## Task input
┏━━
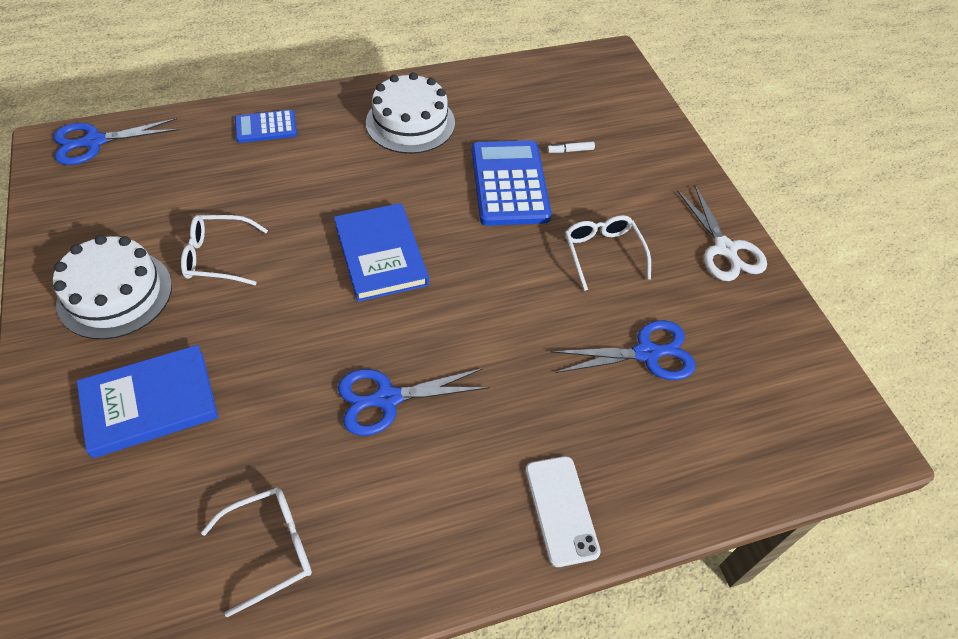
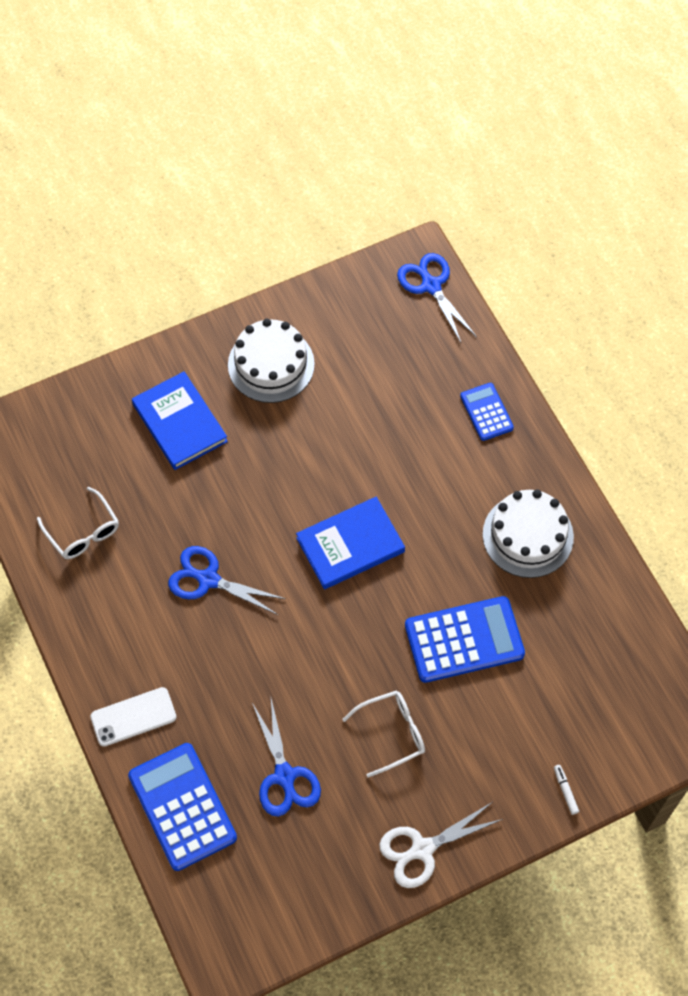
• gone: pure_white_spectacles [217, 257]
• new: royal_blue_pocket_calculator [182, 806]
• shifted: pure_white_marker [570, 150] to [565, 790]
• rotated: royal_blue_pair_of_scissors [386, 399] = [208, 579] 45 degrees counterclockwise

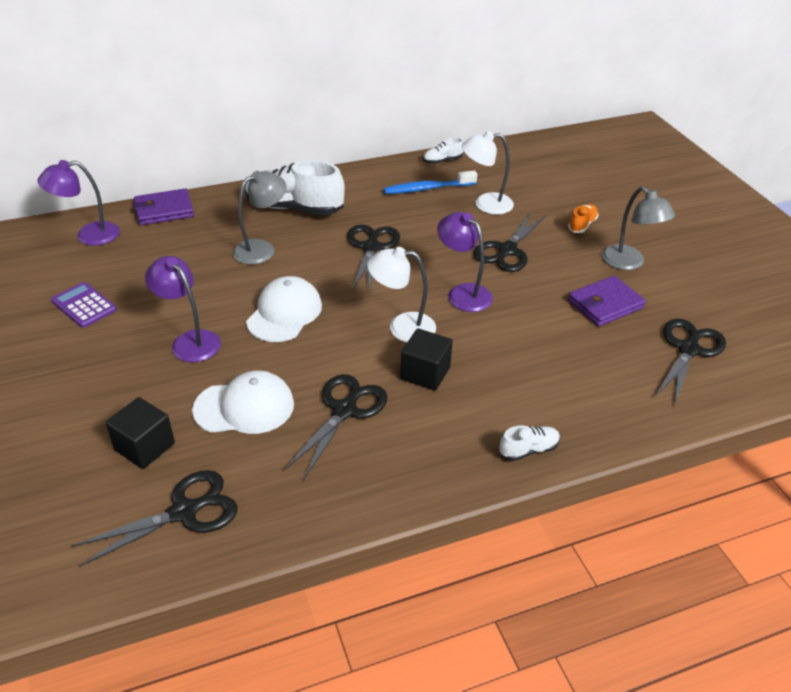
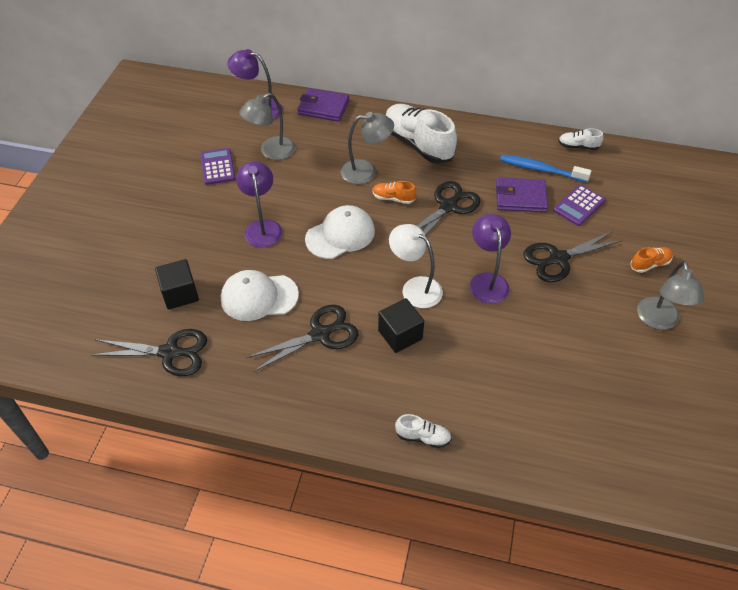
• gone: jet-black_pair_of_scissors [688, 350]
• new: grey_lamp [271, 152]
• new: orange_sneaker [393, 198]
• shifted: purple_card_wallet [605, 304] to [520, 197]
• swapped: pure_white_lamp [485, 204] to purple_pocket_calculator [579, 206]
• rotated: pure_white_cap [244, 407] = [259, 297] 150 degrees clockwise

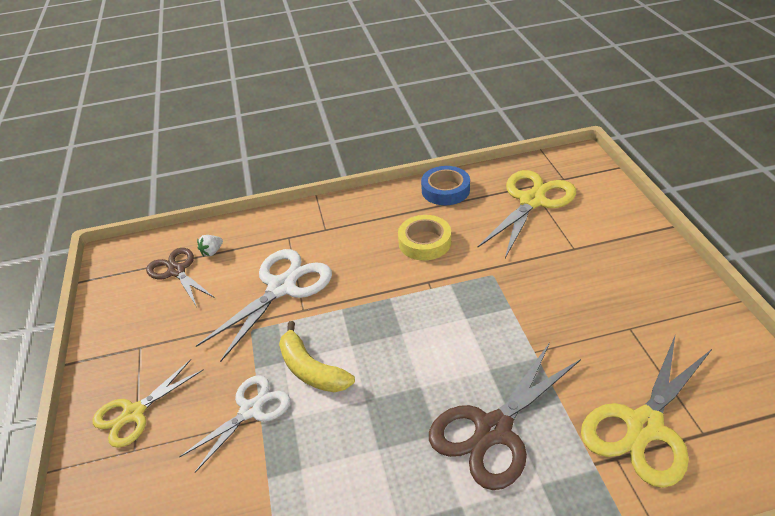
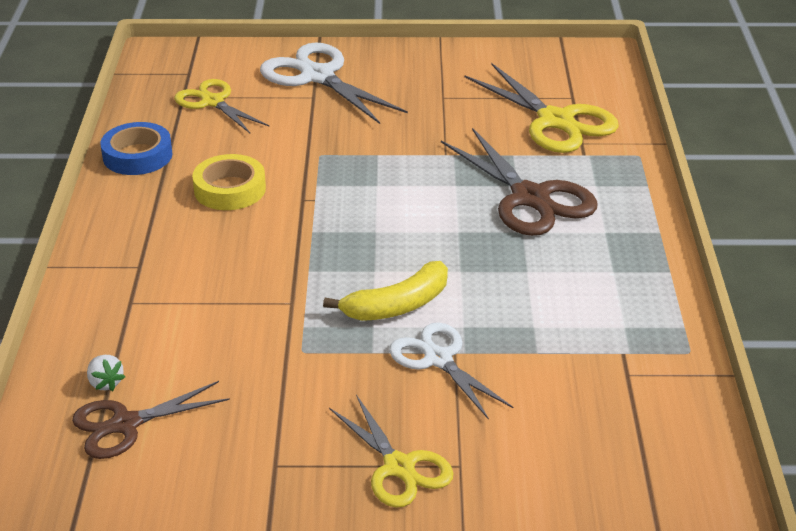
• shifted: pure_white_pair_of_scissors [282, 287] to [317, 76]
• scaled: yellow_pair_of_scissors [532, 201] = [212, 102] x0.65

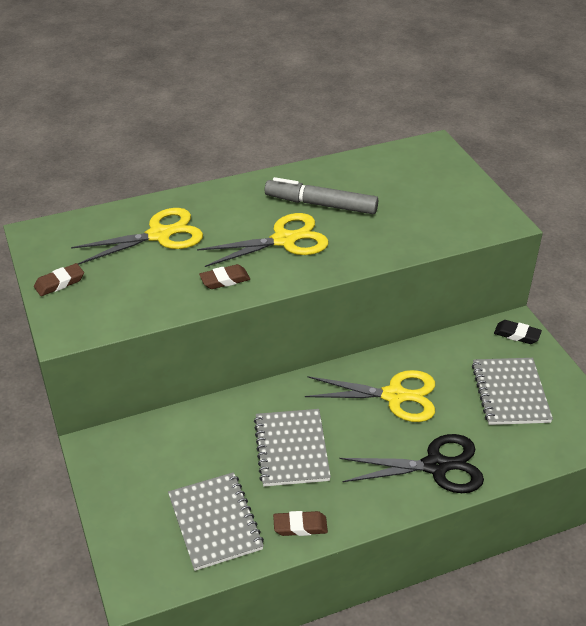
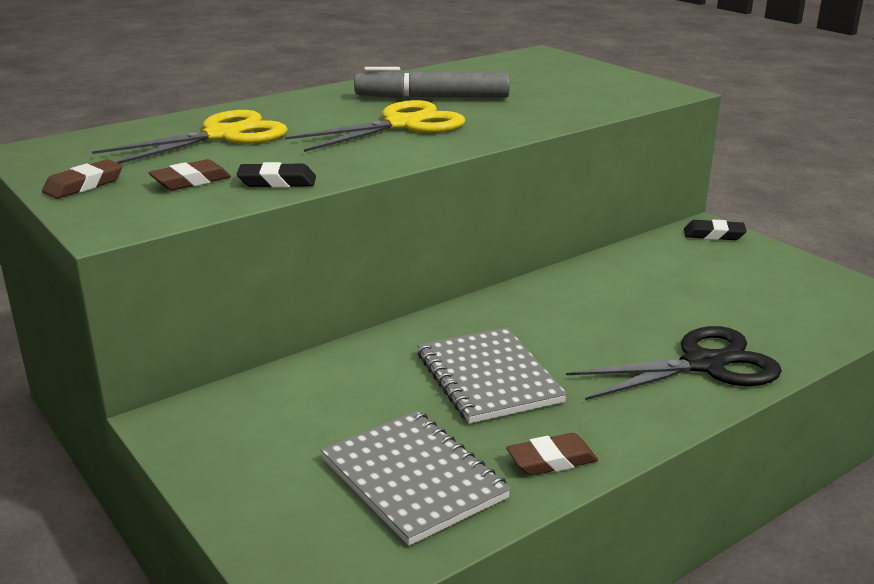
• gone: yellow_pair_of_scissors [394, 396]
• gone: grey_notebook [510, 393]
• new: jet-black_gum_eraser [277, 182]
• shifted: russet_gum_eraser [225, 280] to [191, 181]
┗━━
## What you will do
Check each line of the entries above, and show every one holding the word "degrees".

## Response to the exercise
• rotated: royal_blue_pair_of_scissors [386, 399] = [208, 579] 45 degrees counterclockwise
• rotated: pure_white_cap [244, 407] = [259, 297] 150 degrees clockwise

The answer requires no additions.